* Start *

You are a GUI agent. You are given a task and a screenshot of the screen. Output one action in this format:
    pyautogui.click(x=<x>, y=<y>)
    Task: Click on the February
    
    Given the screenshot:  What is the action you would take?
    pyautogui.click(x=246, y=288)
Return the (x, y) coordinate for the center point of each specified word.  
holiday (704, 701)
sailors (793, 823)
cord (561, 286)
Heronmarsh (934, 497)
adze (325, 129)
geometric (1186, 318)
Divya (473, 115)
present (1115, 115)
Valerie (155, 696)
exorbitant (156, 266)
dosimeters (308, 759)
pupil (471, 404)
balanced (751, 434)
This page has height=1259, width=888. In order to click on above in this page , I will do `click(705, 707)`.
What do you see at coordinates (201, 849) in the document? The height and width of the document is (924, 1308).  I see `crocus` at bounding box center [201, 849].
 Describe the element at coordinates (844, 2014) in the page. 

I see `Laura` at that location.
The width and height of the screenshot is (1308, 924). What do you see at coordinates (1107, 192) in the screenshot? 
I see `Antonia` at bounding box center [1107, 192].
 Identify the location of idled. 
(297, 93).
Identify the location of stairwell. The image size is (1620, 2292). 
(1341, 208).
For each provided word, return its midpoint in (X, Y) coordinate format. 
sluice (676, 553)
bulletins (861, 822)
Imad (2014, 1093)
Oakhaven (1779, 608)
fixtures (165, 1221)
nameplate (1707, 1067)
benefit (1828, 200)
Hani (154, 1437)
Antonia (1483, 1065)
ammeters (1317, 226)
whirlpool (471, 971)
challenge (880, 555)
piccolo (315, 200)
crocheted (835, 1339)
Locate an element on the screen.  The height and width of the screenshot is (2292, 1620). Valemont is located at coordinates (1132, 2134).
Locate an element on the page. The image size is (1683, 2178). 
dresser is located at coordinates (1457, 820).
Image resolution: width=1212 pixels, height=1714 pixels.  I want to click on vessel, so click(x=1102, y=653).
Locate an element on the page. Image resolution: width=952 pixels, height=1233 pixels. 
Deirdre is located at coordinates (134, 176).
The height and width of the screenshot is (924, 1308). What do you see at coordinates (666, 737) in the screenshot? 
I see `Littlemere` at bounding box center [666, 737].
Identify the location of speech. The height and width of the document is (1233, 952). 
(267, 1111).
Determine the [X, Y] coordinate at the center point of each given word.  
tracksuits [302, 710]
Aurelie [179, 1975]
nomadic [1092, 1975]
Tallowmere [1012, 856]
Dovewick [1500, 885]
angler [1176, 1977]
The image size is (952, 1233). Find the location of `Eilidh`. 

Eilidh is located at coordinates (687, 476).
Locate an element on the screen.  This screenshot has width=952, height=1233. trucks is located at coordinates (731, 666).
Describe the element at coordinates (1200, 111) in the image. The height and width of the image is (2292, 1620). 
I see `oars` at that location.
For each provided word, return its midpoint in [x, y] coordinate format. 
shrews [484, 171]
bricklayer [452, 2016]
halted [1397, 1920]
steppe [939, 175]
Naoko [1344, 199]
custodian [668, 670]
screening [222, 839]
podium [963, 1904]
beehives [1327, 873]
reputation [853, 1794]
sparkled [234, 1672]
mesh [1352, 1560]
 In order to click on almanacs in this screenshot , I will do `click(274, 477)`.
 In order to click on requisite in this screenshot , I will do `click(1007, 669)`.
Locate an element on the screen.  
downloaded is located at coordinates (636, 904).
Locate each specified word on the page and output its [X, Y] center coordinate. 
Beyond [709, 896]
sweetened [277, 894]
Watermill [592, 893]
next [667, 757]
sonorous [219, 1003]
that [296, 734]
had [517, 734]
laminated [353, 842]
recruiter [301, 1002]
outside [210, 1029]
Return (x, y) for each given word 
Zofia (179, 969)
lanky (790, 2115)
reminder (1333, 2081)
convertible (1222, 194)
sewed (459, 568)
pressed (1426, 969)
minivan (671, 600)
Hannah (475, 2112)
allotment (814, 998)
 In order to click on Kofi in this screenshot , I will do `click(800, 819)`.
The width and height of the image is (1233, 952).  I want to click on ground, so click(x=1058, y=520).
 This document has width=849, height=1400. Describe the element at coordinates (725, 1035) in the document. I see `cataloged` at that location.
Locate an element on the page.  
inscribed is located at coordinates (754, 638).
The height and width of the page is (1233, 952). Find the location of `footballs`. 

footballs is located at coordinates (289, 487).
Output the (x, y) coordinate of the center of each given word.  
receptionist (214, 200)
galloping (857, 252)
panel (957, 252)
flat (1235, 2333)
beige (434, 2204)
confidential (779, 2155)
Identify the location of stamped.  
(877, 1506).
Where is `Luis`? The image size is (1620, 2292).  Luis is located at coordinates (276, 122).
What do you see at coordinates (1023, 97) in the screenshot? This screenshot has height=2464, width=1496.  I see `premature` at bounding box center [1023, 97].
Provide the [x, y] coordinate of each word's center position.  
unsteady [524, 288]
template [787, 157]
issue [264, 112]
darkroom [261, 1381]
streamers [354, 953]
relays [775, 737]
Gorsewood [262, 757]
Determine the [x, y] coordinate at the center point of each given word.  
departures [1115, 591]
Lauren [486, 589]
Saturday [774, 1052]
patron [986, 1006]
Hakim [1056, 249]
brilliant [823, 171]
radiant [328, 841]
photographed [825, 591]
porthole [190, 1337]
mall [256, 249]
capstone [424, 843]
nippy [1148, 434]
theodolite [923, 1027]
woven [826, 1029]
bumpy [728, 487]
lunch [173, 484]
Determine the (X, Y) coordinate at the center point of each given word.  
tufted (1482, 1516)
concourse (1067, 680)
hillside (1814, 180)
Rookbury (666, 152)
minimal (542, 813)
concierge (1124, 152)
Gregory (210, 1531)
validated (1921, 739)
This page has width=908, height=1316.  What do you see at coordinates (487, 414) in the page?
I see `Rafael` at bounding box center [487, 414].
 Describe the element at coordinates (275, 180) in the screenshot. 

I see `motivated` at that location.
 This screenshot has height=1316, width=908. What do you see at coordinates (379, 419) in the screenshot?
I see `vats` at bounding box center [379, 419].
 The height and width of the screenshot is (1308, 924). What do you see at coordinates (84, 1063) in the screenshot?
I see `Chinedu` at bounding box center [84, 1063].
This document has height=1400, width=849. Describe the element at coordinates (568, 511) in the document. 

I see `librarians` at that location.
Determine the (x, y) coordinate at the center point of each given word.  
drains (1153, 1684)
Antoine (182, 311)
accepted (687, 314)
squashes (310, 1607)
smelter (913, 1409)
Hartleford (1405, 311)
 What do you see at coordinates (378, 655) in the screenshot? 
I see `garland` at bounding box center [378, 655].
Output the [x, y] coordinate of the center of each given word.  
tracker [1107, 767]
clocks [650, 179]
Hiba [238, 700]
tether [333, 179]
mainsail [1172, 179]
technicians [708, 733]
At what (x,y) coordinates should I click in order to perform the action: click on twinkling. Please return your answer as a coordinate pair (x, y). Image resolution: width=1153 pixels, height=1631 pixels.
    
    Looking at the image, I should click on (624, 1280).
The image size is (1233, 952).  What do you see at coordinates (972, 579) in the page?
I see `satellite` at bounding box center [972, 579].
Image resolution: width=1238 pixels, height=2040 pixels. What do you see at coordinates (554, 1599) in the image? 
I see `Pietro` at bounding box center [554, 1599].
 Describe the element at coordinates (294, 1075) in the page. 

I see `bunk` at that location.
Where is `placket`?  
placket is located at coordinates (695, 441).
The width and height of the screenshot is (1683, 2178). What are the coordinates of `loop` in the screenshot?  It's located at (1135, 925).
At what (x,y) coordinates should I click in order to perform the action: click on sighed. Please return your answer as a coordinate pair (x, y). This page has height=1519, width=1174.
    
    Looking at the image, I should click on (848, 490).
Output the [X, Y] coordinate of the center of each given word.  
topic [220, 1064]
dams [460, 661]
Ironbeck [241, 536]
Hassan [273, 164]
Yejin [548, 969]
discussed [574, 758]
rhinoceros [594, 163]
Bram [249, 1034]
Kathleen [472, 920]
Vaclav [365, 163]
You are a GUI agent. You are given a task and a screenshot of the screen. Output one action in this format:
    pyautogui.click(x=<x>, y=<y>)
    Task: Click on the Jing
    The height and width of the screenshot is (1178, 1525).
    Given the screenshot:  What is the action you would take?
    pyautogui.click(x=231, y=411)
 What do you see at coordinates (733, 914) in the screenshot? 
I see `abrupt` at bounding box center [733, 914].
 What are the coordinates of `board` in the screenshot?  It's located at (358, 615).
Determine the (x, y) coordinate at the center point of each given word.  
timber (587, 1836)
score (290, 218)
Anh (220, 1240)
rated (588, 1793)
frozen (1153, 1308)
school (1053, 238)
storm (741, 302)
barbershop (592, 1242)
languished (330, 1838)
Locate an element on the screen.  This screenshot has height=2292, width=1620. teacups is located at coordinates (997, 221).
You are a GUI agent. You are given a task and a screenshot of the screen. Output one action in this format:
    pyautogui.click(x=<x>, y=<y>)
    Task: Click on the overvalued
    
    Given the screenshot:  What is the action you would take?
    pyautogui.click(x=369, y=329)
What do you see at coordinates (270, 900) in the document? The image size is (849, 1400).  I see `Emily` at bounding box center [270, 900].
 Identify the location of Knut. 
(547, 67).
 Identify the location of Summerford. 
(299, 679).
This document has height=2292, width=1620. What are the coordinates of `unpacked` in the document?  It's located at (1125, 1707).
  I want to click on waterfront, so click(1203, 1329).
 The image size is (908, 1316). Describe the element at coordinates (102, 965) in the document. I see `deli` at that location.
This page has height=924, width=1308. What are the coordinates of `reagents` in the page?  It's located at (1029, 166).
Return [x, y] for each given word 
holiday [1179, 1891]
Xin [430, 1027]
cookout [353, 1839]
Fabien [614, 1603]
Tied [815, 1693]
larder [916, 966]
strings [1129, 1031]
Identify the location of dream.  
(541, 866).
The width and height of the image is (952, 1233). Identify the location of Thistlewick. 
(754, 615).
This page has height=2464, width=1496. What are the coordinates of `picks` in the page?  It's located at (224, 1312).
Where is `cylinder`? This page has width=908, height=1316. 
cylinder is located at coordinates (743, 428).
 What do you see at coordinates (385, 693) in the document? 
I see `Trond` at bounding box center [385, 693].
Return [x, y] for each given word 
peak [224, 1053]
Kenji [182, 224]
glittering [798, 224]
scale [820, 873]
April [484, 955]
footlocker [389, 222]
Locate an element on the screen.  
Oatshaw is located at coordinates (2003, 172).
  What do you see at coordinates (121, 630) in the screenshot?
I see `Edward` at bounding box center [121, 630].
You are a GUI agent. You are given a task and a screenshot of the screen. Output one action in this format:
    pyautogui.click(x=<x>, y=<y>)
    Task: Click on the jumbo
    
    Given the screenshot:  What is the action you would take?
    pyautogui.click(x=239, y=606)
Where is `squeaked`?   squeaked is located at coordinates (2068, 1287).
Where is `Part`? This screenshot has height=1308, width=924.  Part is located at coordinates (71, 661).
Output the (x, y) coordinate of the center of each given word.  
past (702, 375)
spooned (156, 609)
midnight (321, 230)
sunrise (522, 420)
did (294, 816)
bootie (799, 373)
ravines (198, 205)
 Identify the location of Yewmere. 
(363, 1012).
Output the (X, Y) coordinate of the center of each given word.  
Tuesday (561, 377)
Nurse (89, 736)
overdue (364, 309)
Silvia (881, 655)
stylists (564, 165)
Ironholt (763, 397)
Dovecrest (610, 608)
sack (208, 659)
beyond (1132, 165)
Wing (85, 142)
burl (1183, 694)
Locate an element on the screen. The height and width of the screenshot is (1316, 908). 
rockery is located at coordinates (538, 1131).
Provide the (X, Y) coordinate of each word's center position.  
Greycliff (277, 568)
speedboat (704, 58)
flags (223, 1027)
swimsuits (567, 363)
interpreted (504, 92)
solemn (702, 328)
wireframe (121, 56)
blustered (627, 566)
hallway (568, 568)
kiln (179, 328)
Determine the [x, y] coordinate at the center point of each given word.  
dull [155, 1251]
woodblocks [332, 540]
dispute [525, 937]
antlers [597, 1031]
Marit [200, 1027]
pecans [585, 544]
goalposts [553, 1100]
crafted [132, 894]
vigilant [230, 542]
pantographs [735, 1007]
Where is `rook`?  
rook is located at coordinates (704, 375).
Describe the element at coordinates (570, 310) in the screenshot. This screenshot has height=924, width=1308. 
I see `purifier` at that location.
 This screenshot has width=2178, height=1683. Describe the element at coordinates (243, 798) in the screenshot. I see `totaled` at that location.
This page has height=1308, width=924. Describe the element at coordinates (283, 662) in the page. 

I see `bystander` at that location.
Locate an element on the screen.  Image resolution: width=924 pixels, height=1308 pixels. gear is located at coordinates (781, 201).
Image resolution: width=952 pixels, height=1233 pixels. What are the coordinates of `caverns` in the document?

* End *

Work instructions -> Retype the records above exactly, covering the stretch from the line containing "Describe the element at coordinates (1200, 111)" through the line containing "pressed (1426, 969)", with both of those lines included.

Expected answer ->
Describe the element at coordinates (1200, 111) in the image. The height and width of the image is (2292, 1620). 
I see `oars` at that location.
For each provided word, return its midpoint in [x, y] coordinate format. 
shrews [484, 171]
bricklayer [452, 2016]
halted [1397, 1920]
steppe [939, 175]
Naoko [1344, 199]
custodian [668, 670]
screening [222, 839]
podium [963, 1904]
beehives [1327, 873]
reputation [853, 1794]
sparkled [234, 1672]
mesh [1352, 1560]
 In order to click on almanacs in this screenshot , I will do `click(274, 477)`.
 In order to click on requisite in this screenshot , I will do `click(1007, 669)`.
Locate an element on the screen.  
downloaded is located at coordinates (636, 904).
Locate each specified word on the page and output its [X, Y] center coordinate. 
Beyond [709, 896]
sweetened [277, 894]
Watermill [592, 893]
next [667, 757]
sonorous [219, 1003]
that [296, 734]
had [517, 734]
laminated [353, 842]
recruiter [301, 1002]
outside [210, 1029]
Return (x, y) for each given word 
Zofia (179, 969)
lanky (790, 2115)
reminder (1333, 2081)
convertible (1222, 194)
sewed (459, 568)
pressed (1426, 969)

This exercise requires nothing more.